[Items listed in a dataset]
________________

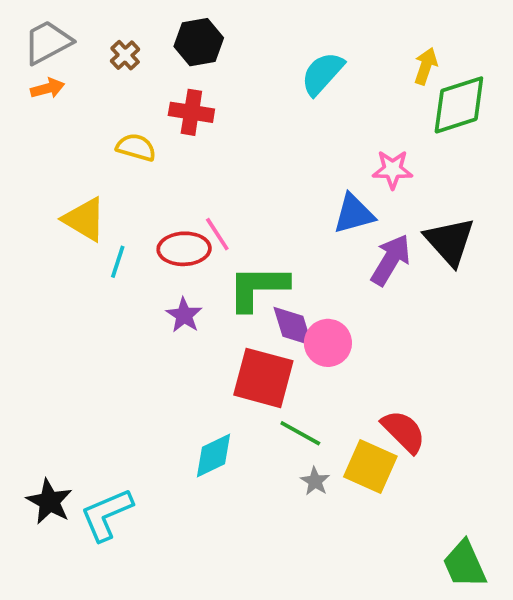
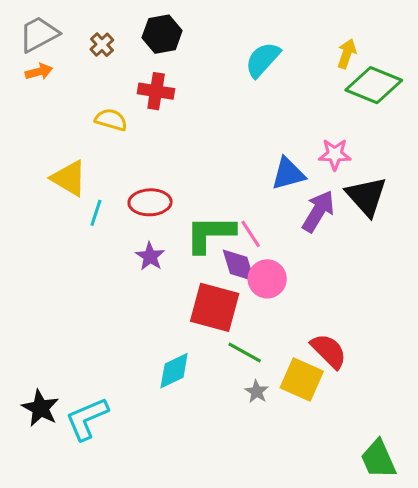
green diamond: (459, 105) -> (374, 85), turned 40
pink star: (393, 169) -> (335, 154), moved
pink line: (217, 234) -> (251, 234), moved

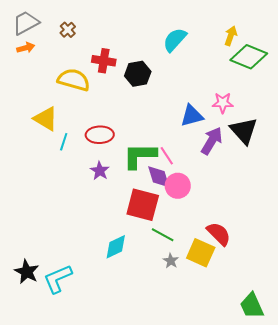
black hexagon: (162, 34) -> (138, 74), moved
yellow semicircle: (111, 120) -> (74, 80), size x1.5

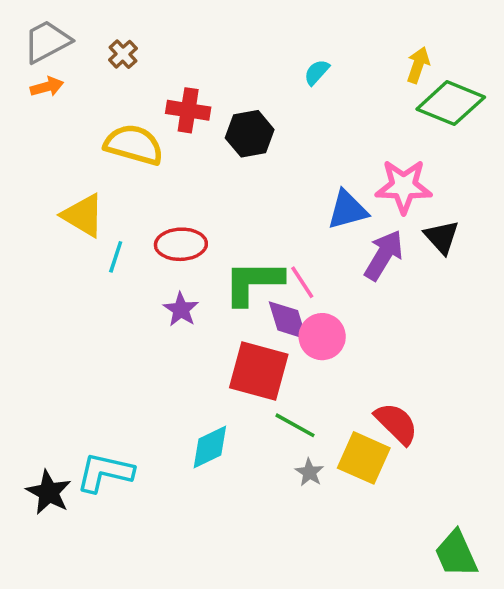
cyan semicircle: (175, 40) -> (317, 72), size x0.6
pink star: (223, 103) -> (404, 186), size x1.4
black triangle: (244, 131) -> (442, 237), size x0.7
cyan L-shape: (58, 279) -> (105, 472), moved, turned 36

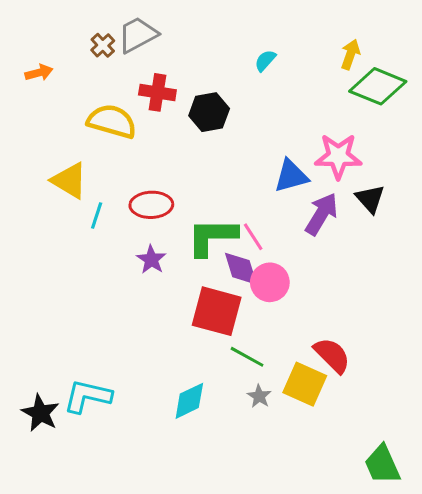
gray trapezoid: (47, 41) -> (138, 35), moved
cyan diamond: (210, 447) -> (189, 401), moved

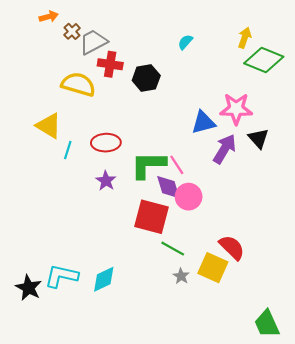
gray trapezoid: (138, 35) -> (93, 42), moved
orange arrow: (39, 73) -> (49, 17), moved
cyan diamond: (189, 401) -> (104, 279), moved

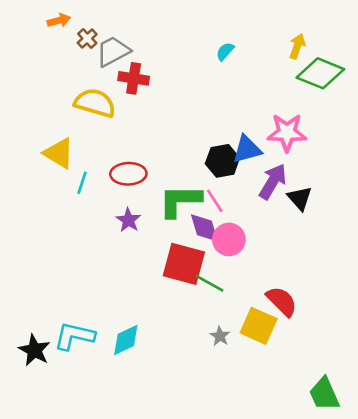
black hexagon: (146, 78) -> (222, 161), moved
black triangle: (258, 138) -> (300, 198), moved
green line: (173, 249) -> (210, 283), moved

________________

# Problem to work on:
Precisely those lines above that run from the line with "black hexagon: (162, 34) -> (138, 74), moved" up to and including the line with "gray trapezoid: (47, 41) -> (138, 35), moved" are to be set down, with the pictures omitted.

# Written response:
black hexagon: (162, 34) -> (138, 74), moved
yellow semicircle: (111, 120) -> (74, 80), size x1.5

cyan semicircle: (175, 40) -> (317, 72), size x0.6
pink star: (223, 103) -> (404, 186), size x1.4
black triangle: (244, 131) -> (442, 237), size x0.7
cyan L-shape: (58, 279) -> (105, 472), moved, turned 36

gray trapezoid: (47, 41) -> (138, 35), moved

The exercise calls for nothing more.